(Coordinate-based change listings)
━━━━━━━━━━━━━━━━━━━━
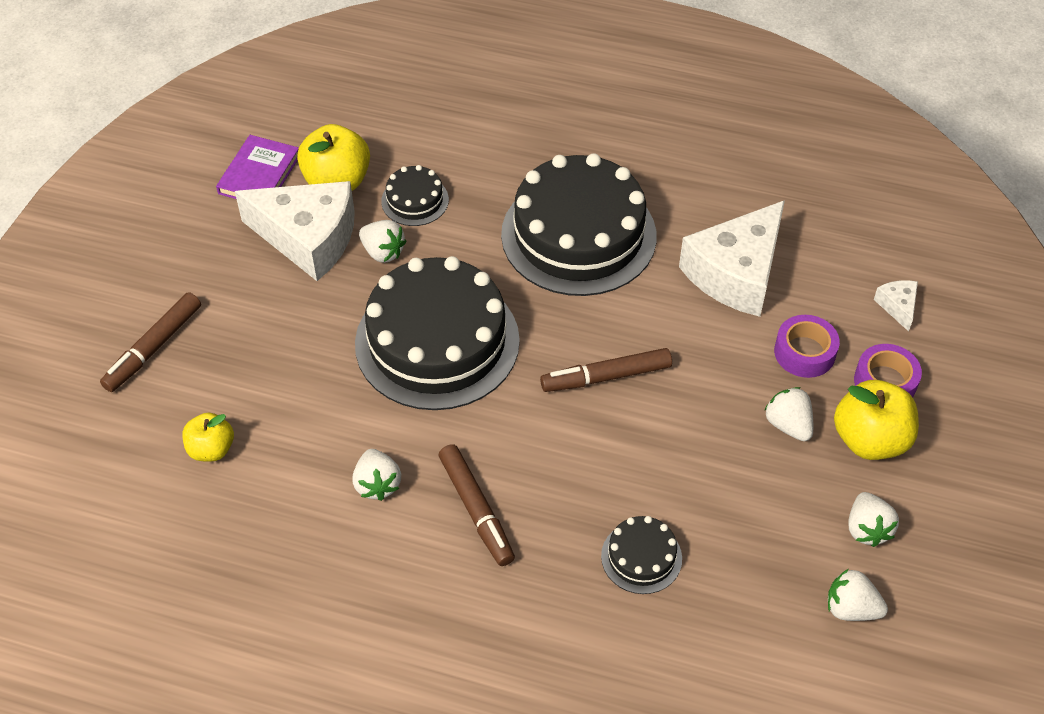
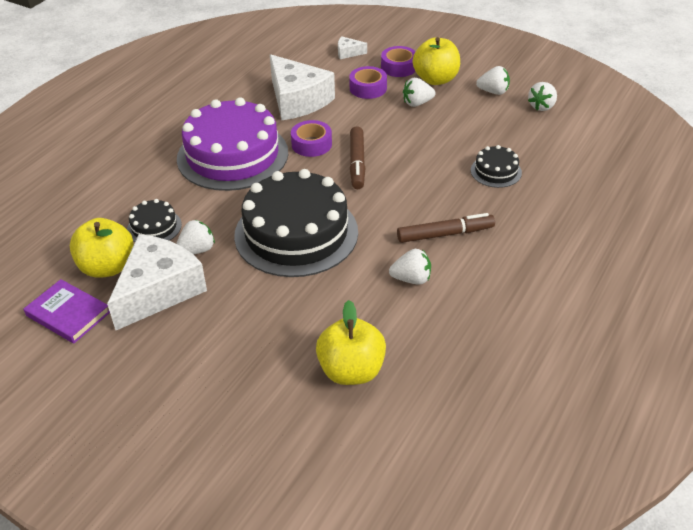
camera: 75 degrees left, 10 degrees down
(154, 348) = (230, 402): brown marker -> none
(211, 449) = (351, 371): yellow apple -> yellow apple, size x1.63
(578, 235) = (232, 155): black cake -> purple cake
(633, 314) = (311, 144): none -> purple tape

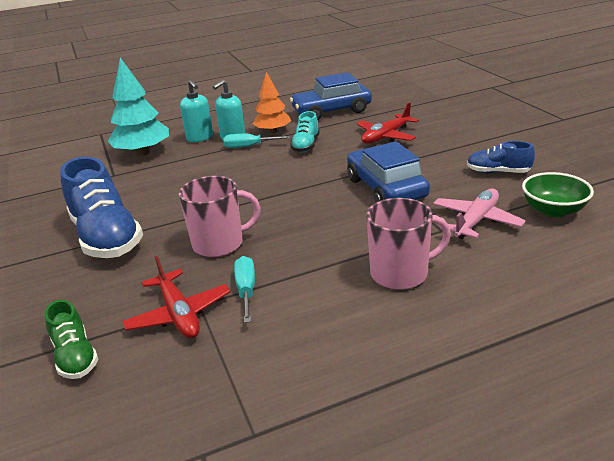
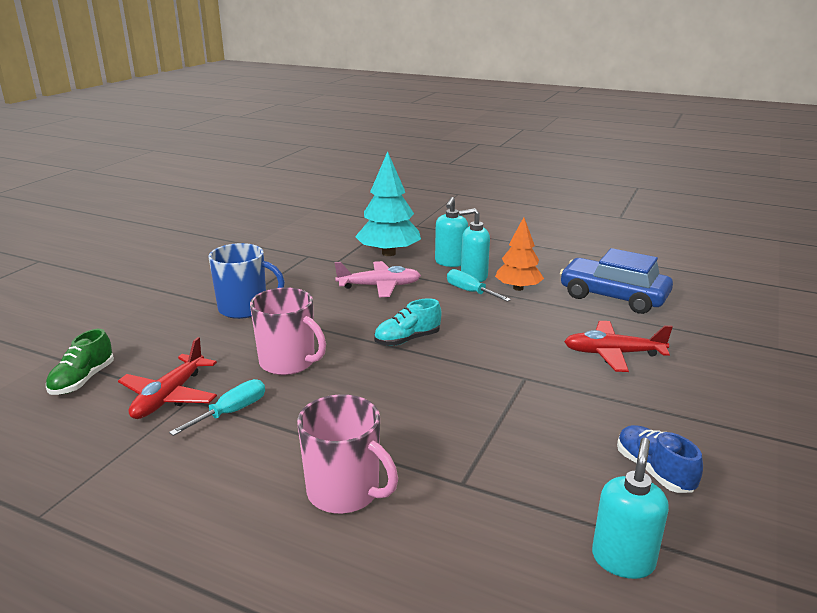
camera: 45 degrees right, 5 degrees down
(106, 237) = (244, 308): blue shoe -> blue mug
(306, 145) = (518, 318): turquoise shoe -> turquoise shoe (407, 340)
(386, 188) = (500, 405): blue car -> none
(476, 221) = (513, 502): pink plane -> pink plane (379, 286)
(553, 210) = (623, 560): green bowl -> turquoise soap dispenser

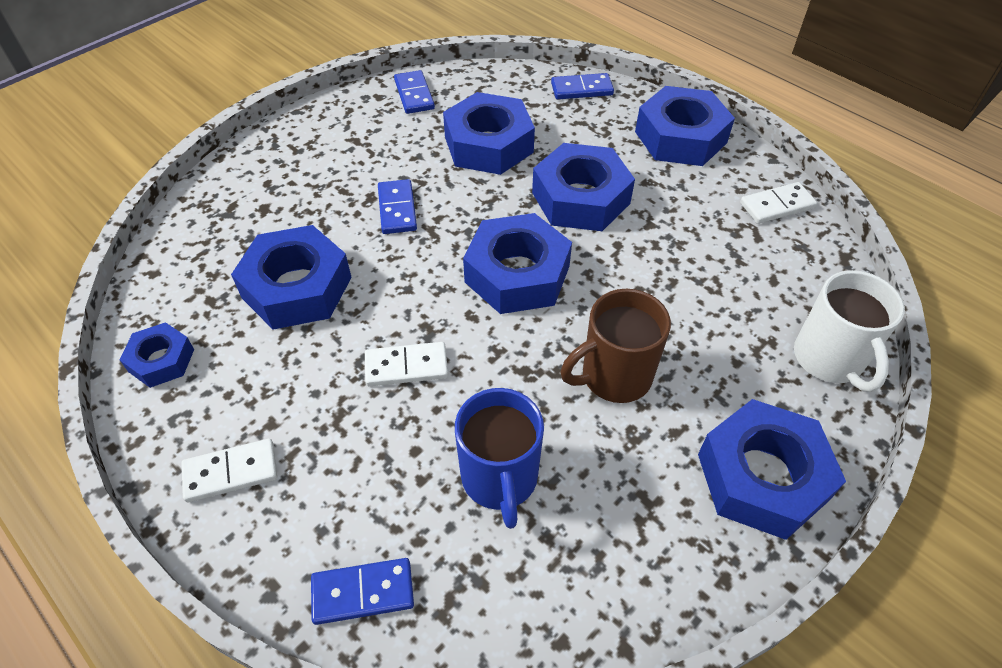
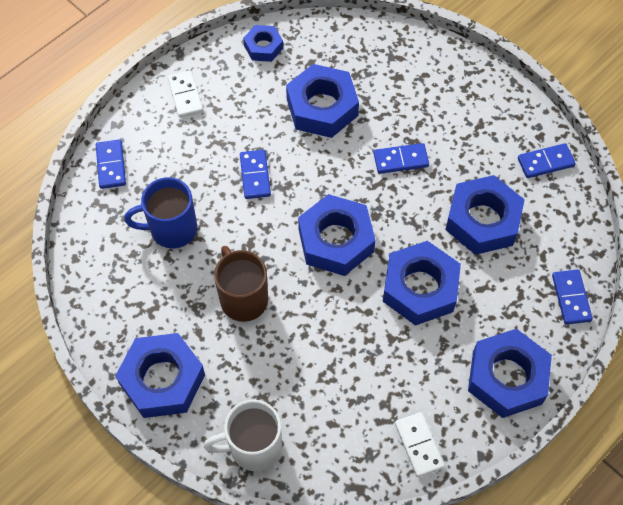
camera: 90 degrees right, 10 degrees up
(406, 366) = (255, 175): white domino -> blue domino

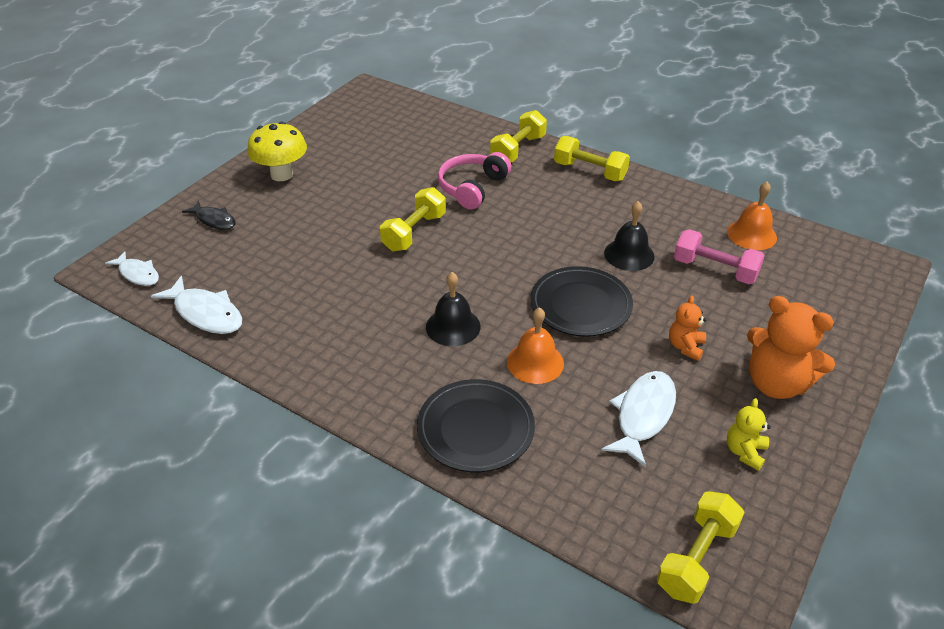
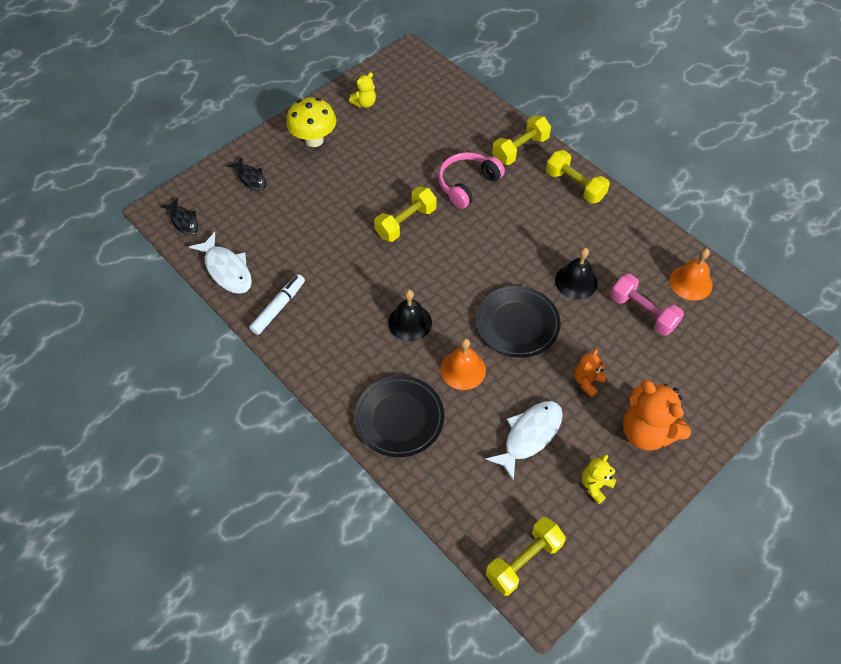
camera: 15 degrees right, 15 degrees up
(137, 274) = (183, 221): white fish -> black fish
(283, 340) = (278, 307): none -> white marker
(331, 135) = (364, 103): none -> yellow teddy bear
━━━━━━━━━━━━━━━━━━━━
- **The task**: Repeat the lines above exactly, and keep every picture out.

- **Answer area**:
camera: 75 degrees left, 10 degrees down
(154, 348) = (230, 402): brown marker -> none
(211, 449) = (351, 371): yellow apple -> yellow apple, size x1.63
(578, 235) = (232, 155): black cake -> purple cake
(633, 314) = (311, 144): none -> purple tape

camera: 45 degrees right, 5 degrees down
(106, 237) = (244, 308): blue shoe -> blue mug
(306, 145) = (518, 318): turquoise shoe -> turquoise shoe (407, 340)
(386, 188) = (500, 405): blue car -> none
(476, 221) = (513, 502): pink plane -> pink plane (379, 286)
(553, 210) = (623, 560): green bowl -> turquoise soap dispenser

camera: 90 degrees right, 10 degrees up
(406, 366) = (255, 175): white domino -> blue domino

camera: 15 degrees right, 15 degrees up
(137, 274) = (183, 221): white fish -> black fish
(283, 340) = (278, 307): none -> white marker
(331, 135) = (364, 103): none -> yellow teddy bear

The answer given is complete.